SUPPLIED MATERIAL below:
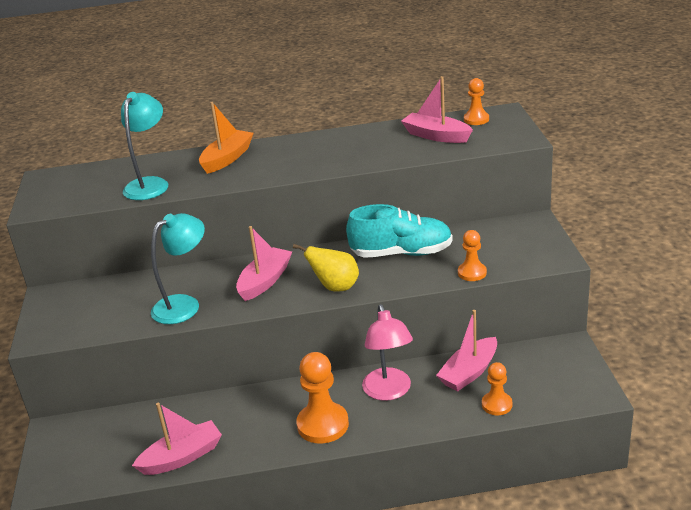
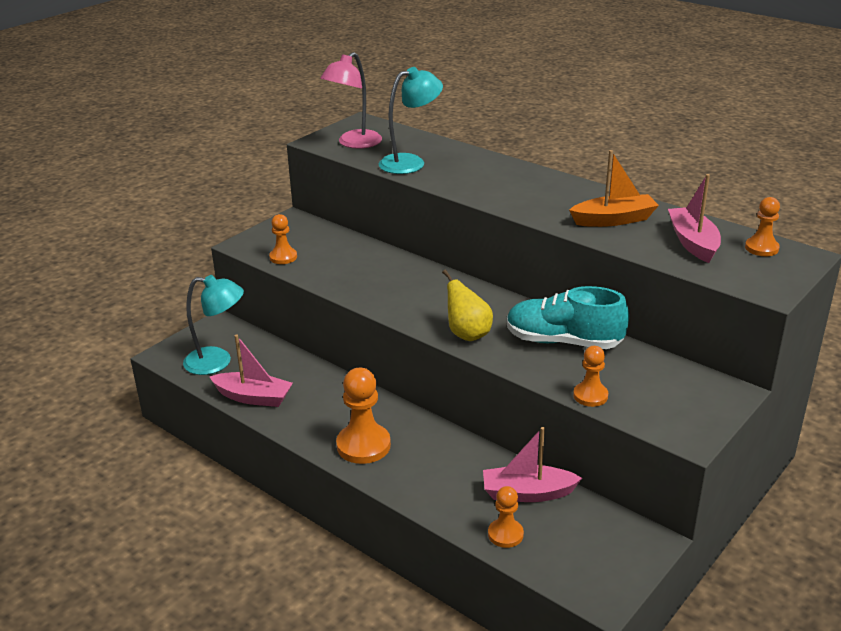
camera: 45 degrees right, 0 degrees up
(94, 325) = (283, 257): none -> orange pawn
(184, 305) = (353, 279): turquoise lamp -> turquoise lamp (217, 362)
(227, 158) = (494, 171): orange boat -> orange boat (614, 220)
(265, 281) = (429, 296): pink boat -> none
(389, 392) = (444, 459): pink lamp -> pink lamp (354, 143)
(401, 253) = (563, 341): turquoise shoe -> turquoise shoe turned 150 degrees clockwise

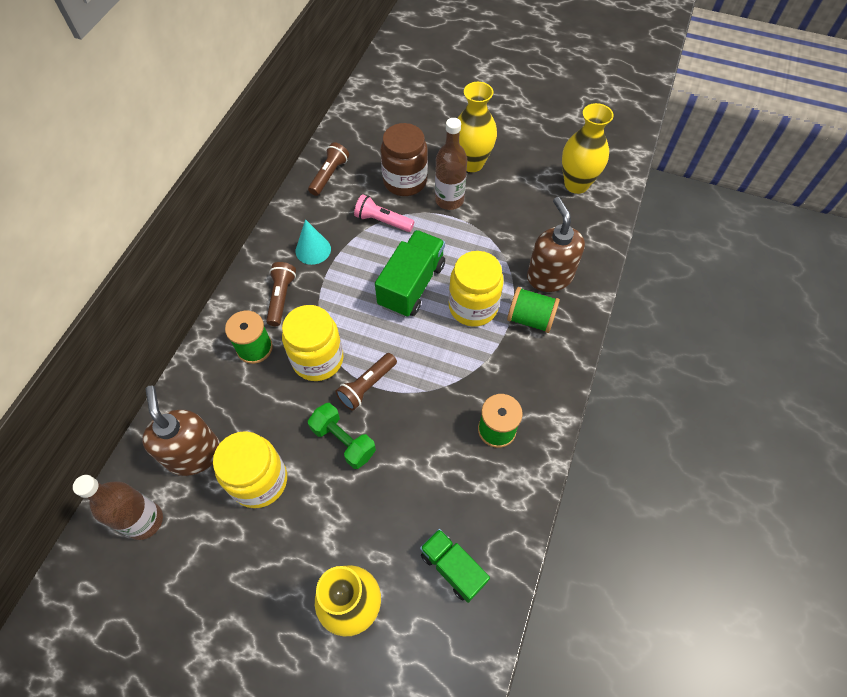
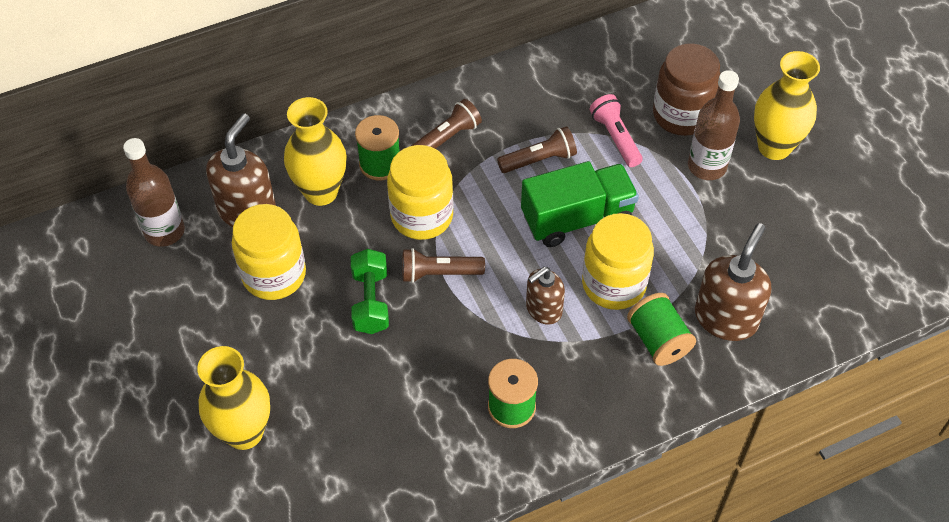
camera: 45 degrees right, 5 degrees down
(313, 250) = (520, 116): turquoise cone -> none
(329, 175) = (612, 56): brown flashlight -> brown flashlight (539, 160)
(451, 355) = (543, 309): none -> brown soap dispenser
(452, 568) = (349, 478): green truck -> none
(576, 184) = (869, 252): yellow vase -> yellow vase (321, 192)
End of SUPPLIED MATERIAL.
SUPPLIED MATERIAL below:
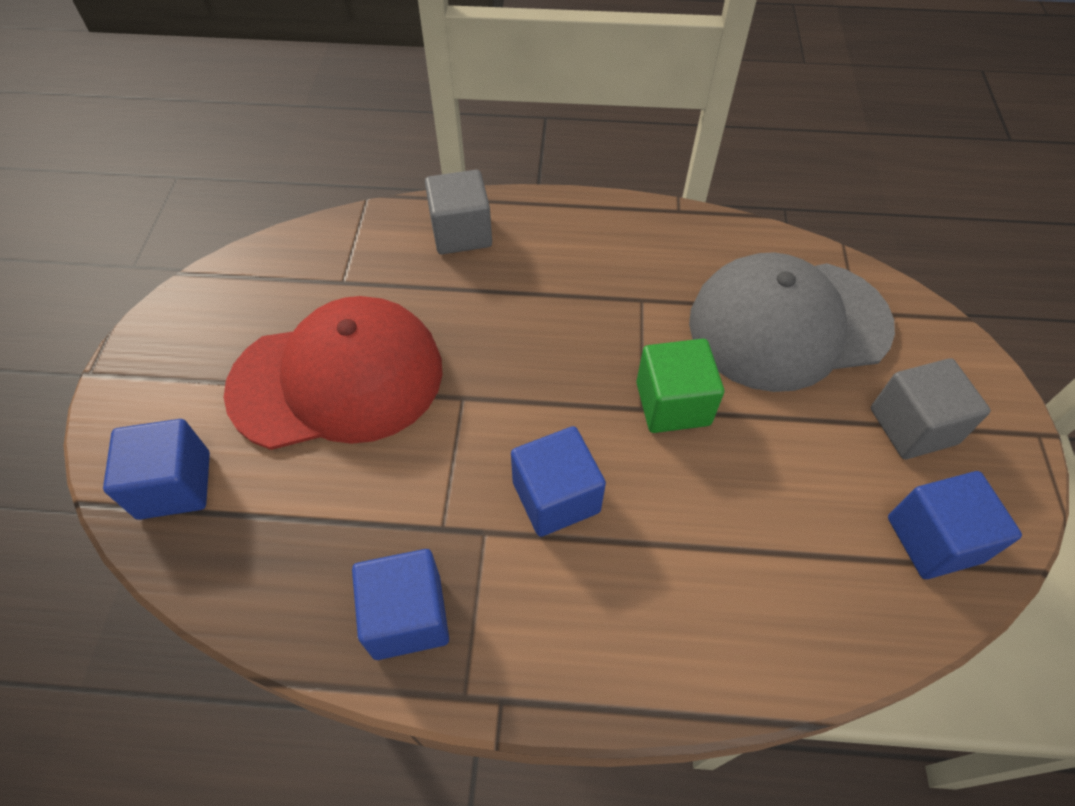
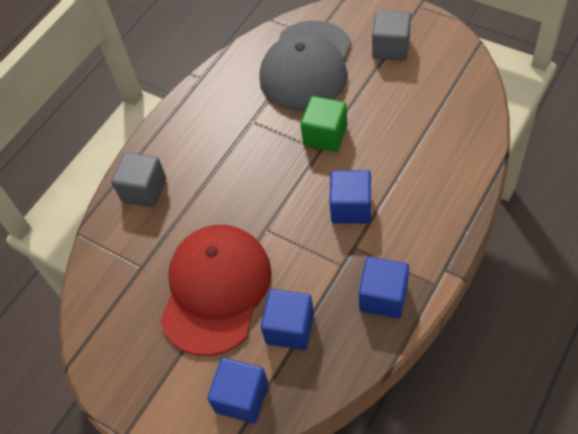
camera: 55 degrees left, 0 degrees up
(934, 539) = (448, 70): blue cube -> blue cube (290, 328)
End of SUPPLIED MATERIAL.
WHAT THIS TASK INVOLVES:
Take only the lines above from the one that has "camera: 45 degrees right, 0 degrees up" through the one that has "camera: 45 degrees right, 5 degrees down" and reproduce them exactly, omitting any pictures.

EXERCISE OUTPUT:
camera: 45 degrees right, 0 degrees up
(94, 325) = (283, 257): none -> orange pawn
(184, 305) = (353, 279): turquoise lamp -> turquoise lamp (217, 362)
(227, 158) = (494, 171): orange boat -> orange boat (614, 220)
(265, 281) = (429, 296): pink boat -> none
(389, 392) = (444, 459): pink lamp -> pink lamp (354, 143)
(401, 253) = (563, 341): turquoise shoe -> turquoise shoe turned 150 degrees clockwise

camera: 45 degrees right, 5 degrees down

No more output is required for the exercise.